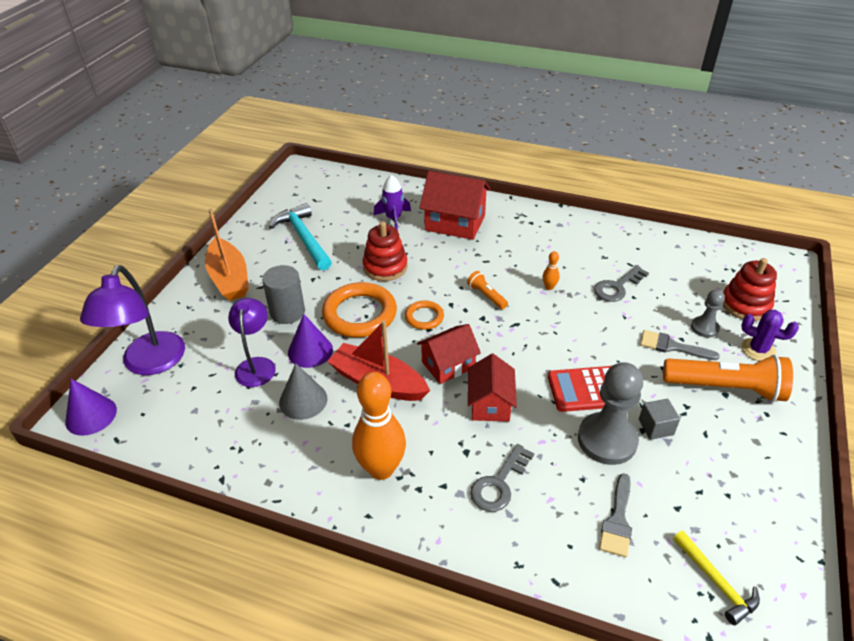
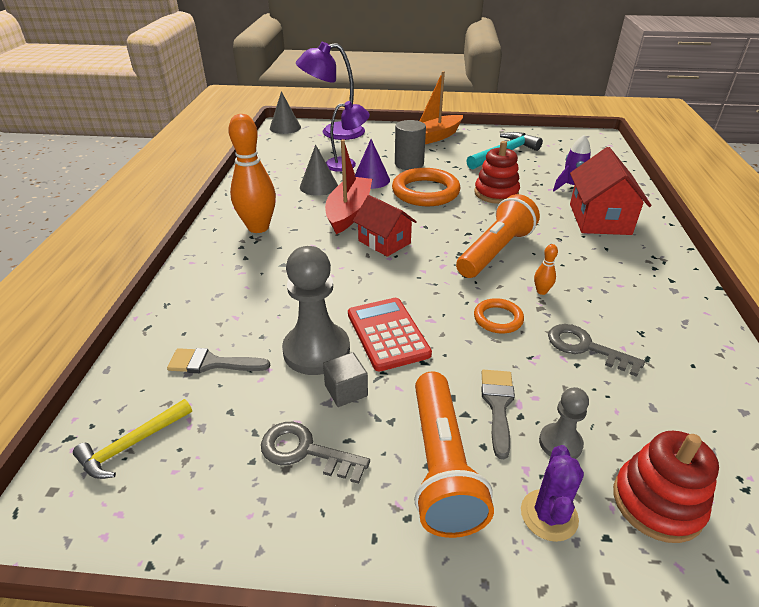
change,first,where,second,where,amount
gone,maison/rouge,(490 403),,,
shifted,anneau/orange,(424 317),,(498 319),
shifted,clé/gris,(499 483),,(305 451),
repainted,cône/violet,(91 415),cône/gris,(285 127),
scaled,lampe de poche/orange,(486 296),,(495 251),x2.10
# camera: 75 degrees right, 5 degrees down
= = = = =
# Task requirements
In the listing above, find each line where "gris" occurs and copy it.

# Response to this task
shifted,clé/gris,(499 483),,(305 451),
repainted,cône/violet,(91 415),cône/gris,(285 127),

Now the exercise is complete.